What you are asked to do – A faithful copy without images is required: write out all the records exactly.

= Beginning of Section =

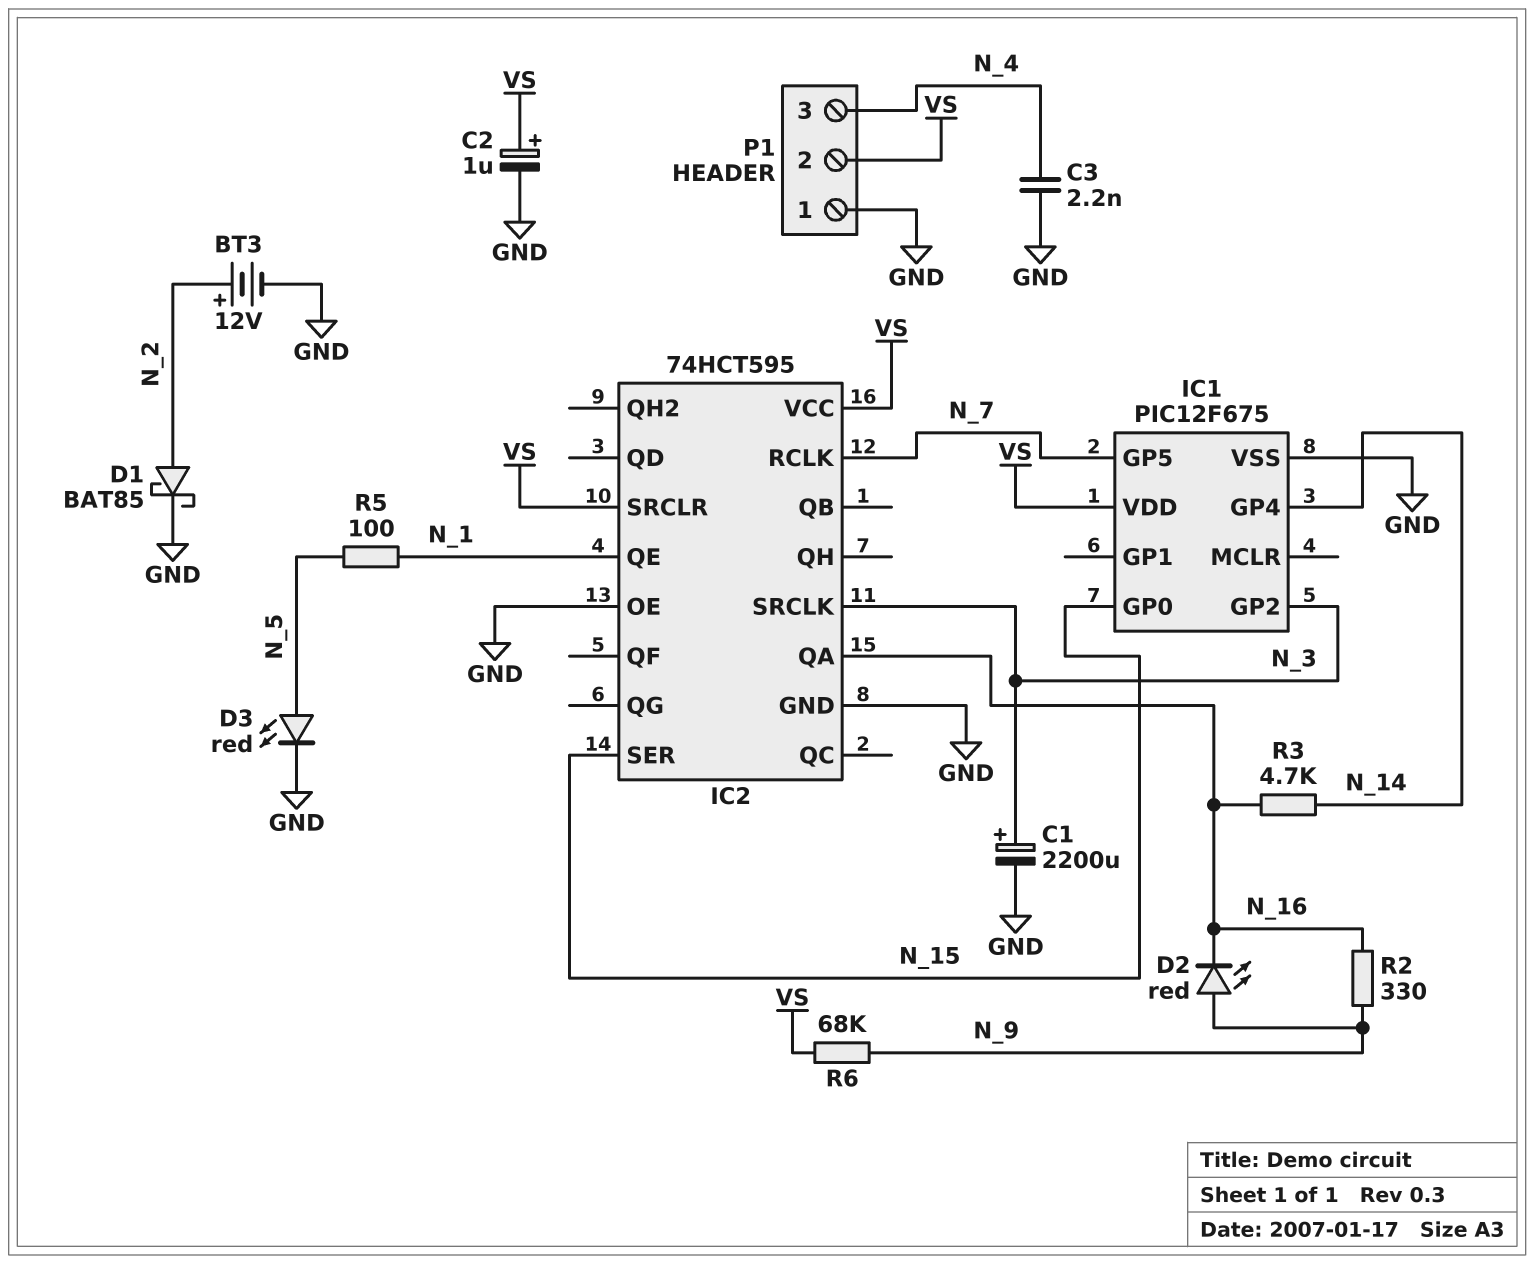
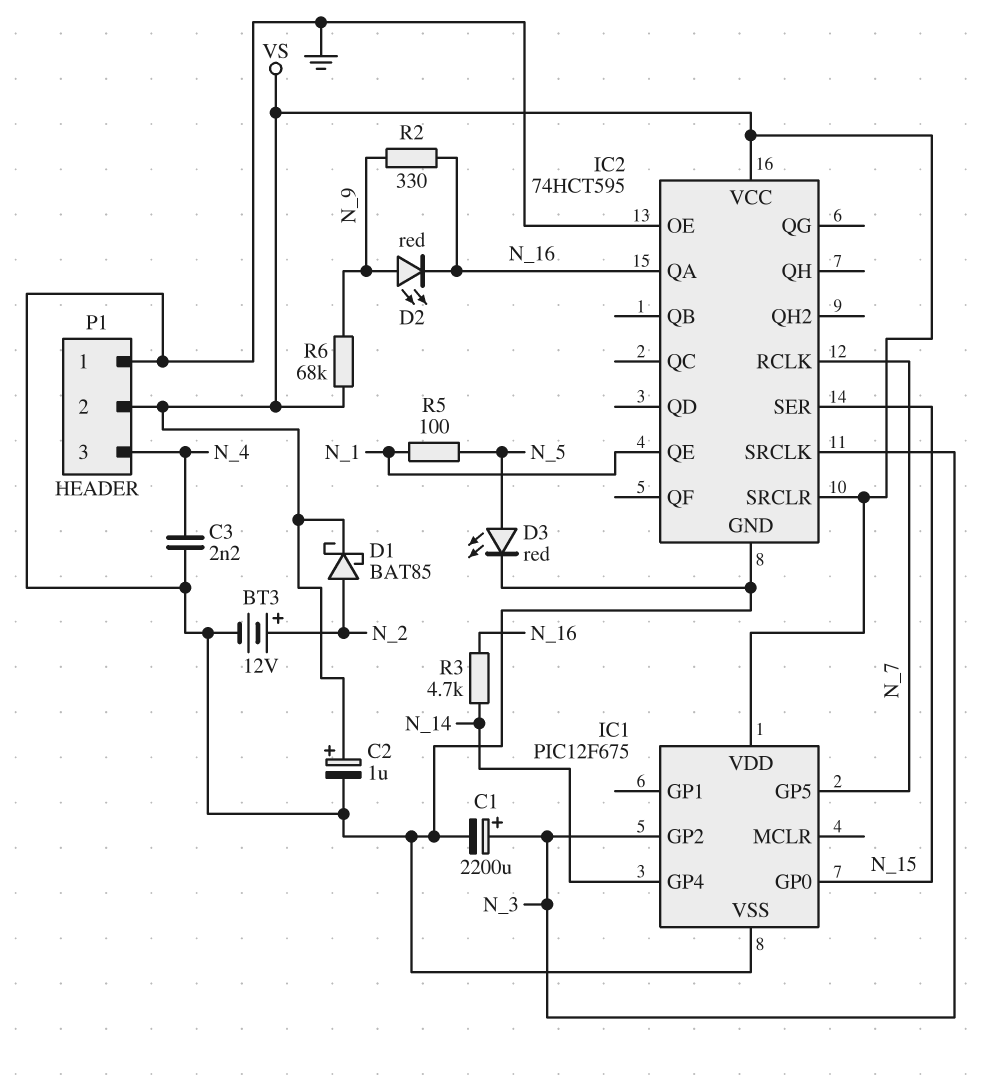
D1: schottky BAT85 (A N_2, K GND) -> schottky BAT85 (A N_2, K VS)

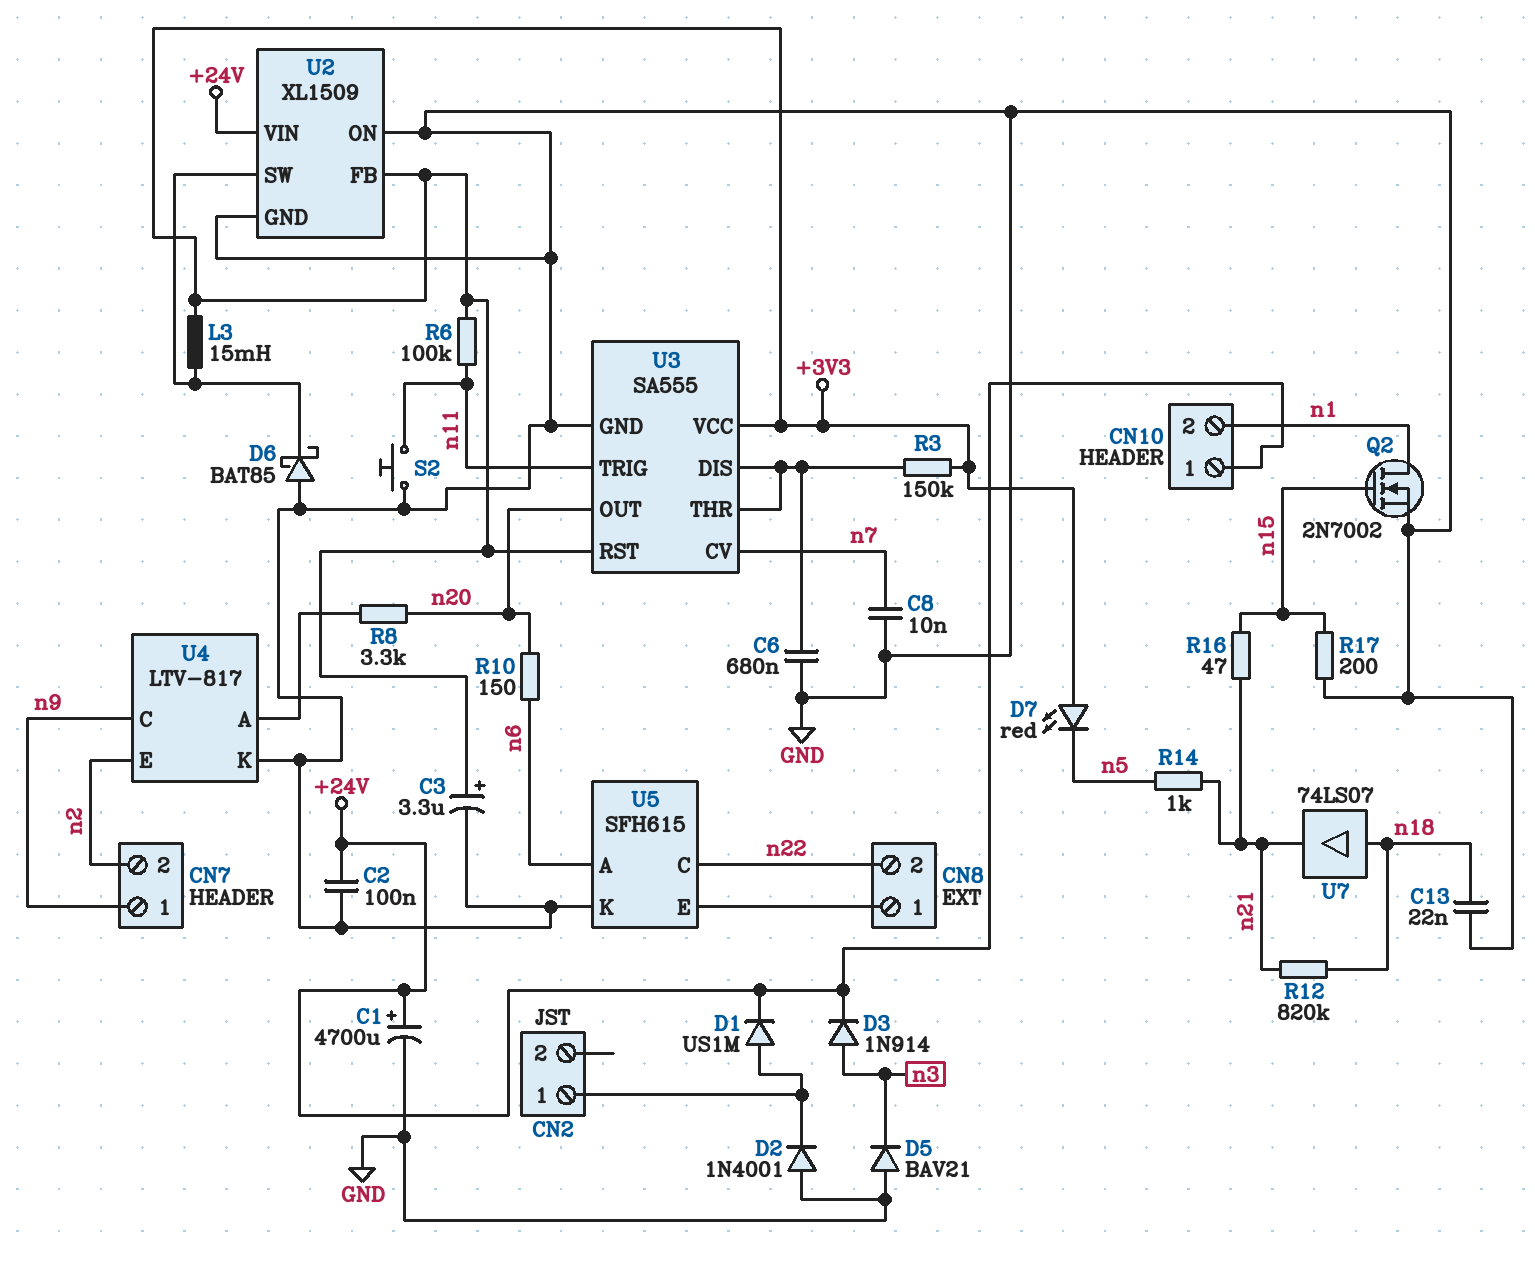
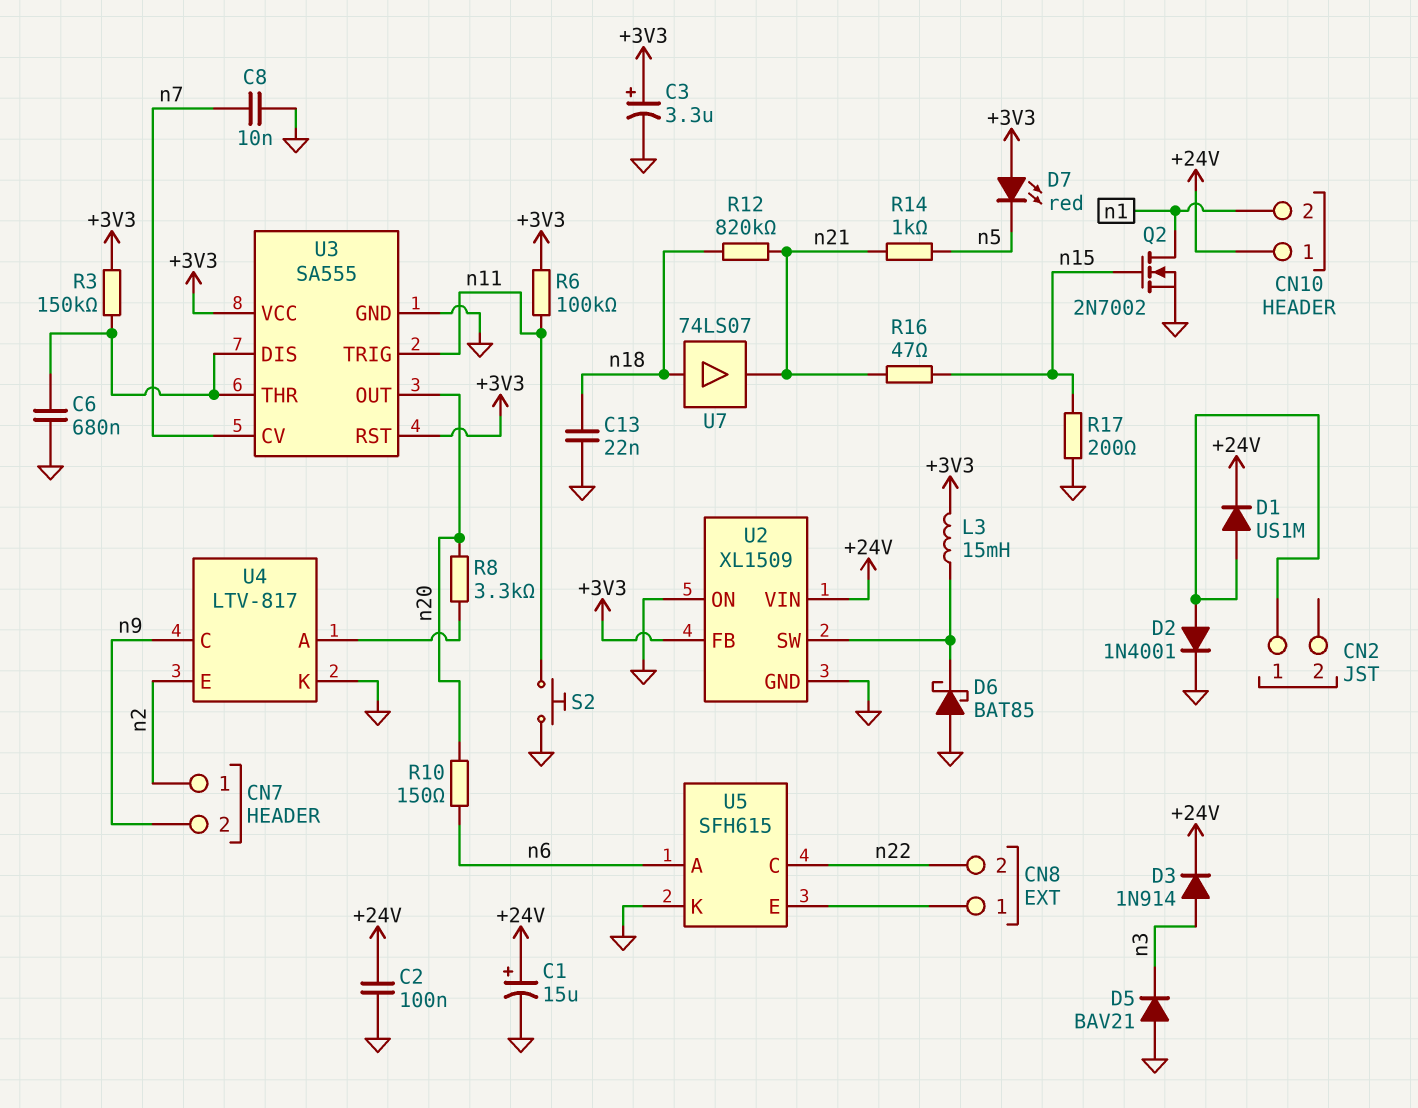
C1: 4700uF (plus +24V, minus GND) -> 15uF (plus +24V, minus GND)
CN7 pin 1: n9 -> n2
CN7 pin 2: n2 -> n9
D2: diode 1N4001 (A GND, K CN2/1) -> diode 1N4001 (A CN2/1, K GND)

= End of Section =

Response box –
D1: schottky BAT85 (A N_2, K GND) -> schottky BAT85 (A N_2, K VS)

C1: 4700uF (plus +24V, minus GND) -> 15uF (plus +24V, minus GND)
CN7 pin 1: n9 -> n2
CN7 pin 2: n2 -> n9
D2: diode 1N4001 (A GND, K CN2/1) -> diode 1N4001 (A CN2/1, K GND)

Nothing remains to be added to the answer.